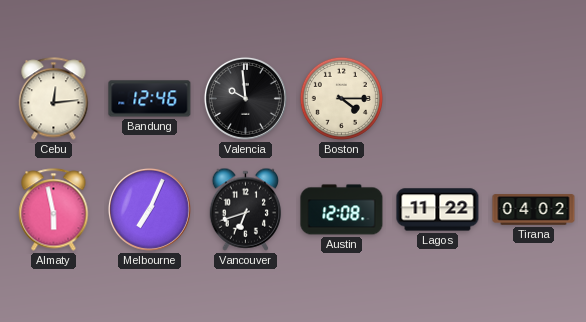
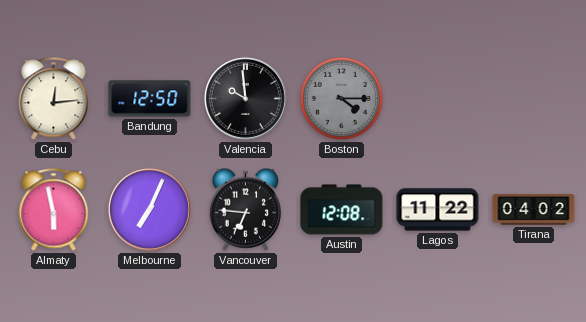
Bandung: 12:46 -> 12:50
Boston dial: cream -> grey
Vancouver: 6:42 -> 6:46
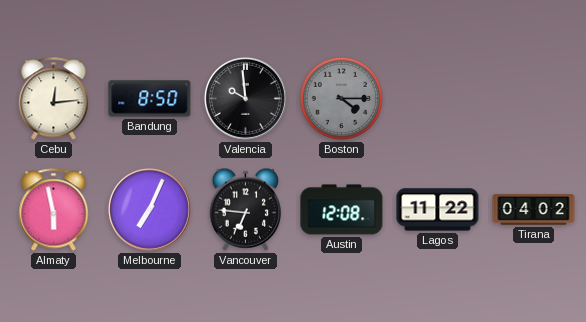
Bandung: 12:50 -> 8:50
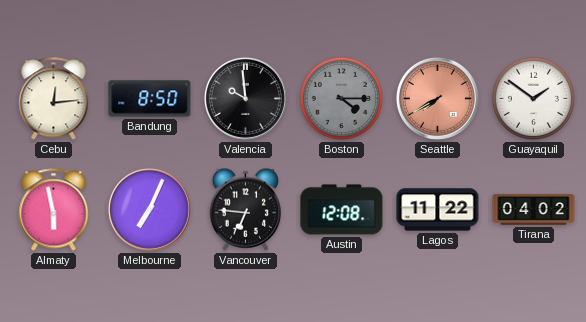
Seattle: none -> 7:40
Guayaquil: none -> 1:51
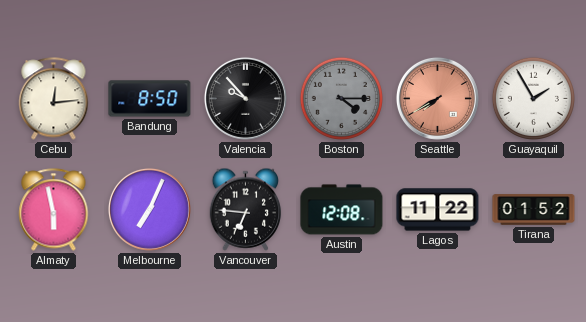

◇ ◇ ◇ ◇ ◇

TRAVAIL DEMANDÉ — Recopiez mot pour mot toutes les lignes ci-dessus, sans reprendre les images dans votre réponse.

CORRIGÉ DE L'EXERCICE —
Bandung: 12:46 -> 12:50
Boston dial: cream -> grey
Vancouver: 6:42 -> 6:46
Bandung: 12:50 -> 8:50
Seattle: none -> 7:40
Guayaquil: none -> 1:51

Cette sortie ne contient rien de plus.